[[ TASK INPUT, beginning ]]

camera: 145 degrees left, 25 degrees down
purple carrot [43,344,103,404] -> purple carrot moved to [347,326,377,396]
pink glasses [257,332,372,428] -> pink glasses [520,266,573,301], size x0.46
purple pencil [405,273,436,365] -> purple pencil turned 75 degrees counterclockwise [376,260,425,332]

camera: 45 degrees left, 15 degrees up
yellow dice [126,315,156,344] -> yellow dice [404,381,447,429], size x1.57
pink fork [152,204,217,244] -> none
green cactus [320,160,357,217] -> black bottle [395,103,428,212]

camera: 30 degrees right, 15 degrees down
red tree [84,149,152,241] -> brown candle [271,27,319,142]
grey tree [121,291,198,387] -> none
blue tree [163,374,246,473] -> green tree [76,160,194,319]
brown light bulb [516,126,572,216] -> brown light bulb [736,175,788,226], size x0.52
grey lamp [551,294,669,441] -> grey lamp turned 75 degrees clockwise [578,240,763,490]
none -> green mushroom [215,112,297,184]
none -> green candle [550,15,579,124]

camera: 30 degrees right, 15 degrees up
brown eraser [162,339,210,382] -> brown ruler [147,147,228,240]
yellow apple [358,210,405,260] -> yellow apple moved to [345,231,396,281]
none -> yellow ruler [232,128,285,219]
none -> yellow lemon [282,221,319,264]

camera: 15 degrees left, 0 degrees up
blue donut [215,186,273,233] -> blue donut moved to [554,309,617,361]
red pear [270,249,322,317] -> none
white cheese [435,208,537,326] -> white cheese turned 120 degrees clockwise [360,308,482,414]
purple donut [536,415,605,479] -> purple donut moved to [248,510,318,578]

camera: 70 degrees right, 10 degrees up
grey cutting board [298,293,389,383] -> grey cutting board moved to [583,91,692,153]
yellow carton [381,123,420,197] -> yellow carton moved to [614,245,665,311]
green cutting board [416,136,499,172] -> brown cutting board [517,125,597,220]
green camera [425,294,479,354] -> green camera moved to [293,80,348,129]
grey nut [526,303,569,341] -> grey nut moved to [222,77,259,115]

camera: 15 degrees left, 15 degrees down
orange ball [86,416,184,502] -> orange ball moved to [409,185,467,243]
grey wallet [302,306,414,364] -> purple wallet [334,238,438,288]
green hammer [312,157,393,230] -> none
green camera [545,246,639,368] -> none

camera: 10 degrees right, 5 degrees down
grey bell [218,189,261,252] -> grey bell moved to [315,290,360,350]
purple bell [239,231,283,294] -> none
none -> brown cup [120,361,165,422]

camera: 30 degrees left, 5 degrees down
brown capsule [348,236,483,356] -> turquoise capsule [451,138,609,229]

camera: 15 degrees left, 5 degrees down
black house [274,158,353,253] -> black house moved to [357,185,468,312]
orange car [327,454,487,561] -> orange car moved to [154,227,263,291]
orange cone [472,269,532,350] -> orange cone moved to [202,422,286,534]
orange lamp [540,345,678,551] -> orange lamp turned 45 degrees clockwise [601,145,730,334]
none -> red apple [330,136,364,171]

[[ TASK INPUT, end ]]

■ WHAT YOU HAVE TO DO:
Nothing but the lines from the one containing "camera: 10 degrees right, 5 degrees down" through the last line of the data above should be set down, word for word.

■ SOLUTION TO THE EXERCISE:
camera: 10 degrees right, 5 degrees down
grey bell [218,189,261,252] -> grey bell moved to [315,290,360,350]
purple bell [239,231,283,294] -> none
none -> brown cup [120,361,165,422]

camera: 30 degrees left, 5 degrees down
brown capsule [348,236,483,356] -> turquoise capsule [451,138,609,229]

camera: 15 degrees left, 5 degrees down
black house [274,158,353,253] -> black house moved to [357,185,468,312]
orange car [327,454,487,561] -> orange car moved to [154,227,263,291]
orange cone [472,269,532,350] -> orange cone moved to [202,422,286,534]
orange lamp [540,345,678,551] -> orange lamp turned 45 degrees clockwise [601,145,730,334]
none -> red apple [330,136,364,171]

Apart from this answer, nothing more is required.